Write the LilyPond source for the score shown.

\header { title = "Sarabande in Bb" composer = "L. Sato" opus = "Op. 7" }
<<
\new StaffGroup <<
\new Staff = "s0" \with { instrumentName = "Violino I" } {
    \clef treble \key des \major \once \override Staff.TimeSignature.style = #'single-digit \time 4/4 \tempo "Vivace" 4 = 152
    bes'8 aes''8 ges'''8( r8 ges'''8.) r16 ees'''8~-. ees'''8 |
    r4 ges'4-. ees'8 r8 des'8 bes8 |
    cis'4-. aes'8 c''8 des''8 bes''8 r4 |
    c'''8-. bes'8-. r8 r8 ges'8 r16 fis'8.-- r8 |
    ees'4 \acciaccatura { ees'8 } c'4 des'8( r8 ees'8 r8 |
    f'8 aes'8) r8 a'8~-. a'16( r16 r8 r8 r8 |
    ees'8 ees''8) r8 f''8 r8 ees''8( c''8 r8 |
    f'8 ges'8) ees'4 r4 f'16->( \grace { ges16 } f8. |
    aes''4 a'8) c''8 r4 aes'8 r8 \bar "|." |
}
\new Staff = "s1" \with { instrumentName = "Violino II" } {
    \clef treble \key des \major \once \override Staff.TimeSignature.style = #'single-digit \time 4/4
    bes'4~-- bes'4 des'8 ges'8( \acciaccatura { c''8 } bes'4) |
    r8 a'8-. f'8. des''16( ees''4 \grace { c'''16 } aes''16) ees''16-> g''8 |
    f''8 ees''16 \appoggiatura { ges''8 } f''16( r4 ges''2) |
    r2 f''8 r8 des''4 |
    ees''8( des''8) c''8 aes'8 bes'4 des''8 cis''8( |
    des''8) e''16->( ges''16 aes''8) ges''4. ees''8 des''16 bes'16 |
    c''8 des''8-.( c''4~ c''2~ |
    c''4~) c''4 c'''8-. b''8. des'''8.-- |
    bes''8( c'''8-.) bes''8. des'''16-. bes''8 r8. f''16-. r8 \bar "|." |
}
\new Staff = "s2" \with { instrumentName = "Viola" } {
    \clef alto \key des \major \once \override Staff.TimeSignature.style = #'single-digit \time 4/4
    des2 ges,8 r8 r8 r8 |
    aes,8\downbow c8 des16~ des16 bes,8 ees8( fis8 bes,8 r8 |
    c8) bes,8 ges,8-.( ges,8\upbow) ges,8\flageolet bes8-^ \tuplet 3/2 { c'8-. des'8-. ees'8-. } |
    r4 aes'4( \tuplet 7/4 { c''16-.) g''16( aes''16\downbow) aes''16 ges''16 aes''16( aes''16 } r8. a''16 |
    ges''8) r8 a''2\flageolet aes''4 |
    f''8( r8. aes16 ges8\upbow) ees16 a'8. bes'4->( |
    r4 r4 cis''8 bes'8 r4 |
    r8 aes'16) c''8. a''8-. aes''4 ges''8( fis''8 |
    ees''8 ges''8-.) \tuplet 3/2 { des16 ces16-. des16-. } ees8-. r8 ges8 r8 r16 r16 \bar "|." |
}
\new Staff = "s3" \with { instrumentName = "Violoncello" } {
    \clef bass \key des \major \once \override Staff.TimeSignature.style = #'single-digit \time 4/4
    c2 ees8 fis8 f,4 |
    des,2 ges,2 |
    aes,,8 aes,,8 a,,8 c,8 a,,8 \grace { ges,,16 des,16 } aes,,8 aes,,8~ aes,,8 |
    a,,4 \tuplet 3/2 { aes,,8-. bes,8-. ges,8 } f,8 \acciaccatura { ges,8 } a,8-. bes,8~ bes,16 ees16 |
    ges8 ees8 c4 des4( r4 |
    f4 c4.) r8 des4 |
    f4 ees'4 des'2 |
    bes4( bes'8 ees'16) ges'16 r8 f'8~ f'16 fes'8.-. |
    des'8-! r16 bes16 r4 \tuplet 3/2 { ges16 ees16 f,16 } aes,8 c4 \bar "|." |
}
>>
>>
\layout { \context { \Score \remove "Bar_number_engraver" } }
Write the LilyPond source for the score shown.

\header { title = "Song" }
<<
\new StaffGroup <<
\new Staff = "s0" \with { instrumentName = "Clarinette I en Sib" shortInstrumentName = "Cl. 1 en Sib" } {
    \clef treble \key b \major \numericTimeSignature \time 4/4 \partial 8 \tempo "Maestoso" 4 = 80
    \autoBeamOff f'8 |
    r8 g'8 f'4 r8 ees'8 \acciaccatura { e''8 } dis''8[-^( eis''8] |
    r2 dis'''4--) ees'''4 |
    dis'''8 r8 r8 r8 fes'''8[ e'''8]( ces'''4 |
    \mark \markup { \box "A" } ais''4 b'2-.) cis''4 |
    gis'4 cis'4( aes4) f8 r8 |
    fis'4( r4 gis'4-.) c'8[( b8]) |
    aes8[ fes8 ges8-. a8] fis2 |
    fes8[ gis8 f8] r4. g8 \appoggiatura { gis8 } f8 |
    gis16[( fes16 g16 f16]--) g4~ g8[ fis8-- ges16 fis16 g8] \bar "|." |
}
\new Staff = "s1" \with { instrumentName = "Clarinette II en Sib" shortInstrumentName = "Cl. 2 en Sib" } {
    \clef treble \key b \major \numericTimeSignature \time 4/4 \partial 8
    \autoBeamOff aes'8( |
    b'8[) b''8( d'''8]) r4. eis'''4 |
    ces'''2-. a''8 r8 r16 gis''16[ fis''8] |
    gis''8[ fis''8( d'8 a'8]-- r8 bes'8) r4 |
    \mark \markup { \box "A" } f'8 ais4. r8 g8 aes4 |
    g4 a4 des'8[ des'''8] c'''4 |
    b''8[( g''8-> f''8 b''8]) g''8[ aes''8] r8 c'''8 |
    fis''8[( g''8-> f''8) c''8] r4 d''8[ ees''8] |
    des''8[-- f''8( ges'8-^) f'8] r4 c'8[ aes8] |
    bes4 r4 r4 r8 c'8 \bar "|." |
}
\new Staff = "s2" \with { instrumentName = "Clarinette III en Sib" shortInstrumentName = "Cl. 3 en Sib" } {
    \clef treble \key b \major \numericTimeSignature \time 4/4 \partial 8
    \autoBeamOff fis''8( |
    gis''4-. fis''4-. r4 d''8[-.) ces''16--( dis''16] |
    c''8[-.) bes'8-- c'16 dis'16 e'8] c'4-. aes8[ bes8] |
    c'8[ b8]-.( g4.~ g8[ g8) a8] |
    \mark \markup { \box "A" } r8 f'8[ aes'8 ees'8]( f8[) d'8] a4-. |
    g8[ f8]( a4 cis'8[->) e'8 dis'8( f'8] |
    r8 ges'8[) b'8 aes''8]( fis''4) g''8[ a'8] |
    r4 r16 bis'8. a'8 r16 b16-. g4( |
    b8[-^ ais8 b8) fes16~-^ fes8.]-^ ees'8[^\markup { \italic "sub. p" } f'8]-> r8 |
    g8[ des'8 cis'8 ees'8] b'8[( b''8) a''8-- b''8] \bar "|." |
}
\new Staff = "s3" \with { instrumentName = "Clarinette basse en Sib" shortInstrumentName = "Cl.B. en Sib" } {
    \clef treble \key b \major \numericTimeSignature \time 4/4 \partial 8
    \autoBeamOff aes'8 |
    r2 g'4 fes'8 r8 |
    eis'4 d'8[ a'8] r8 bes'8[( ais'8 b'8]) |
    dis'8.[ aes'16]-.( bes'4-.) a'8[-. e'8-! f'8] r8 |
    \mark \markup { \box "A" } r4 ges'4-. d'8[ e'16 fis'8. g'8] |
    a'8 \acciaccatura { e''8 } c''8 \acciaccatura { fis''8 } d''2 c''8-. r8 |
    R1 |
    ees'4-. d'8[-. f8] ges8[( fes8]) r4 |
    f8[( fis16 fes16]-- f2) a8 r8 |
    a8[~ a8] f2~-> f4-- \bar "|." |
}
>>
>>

> _Objective_:
Locate each line in the records that contains the string "header", matching case exactly, and copy those lines.

> _The output_:
\header { title = "Sarabande in Bb" composer = "L. Sato" opus = "Op. 7" }
\header { title = "Song" }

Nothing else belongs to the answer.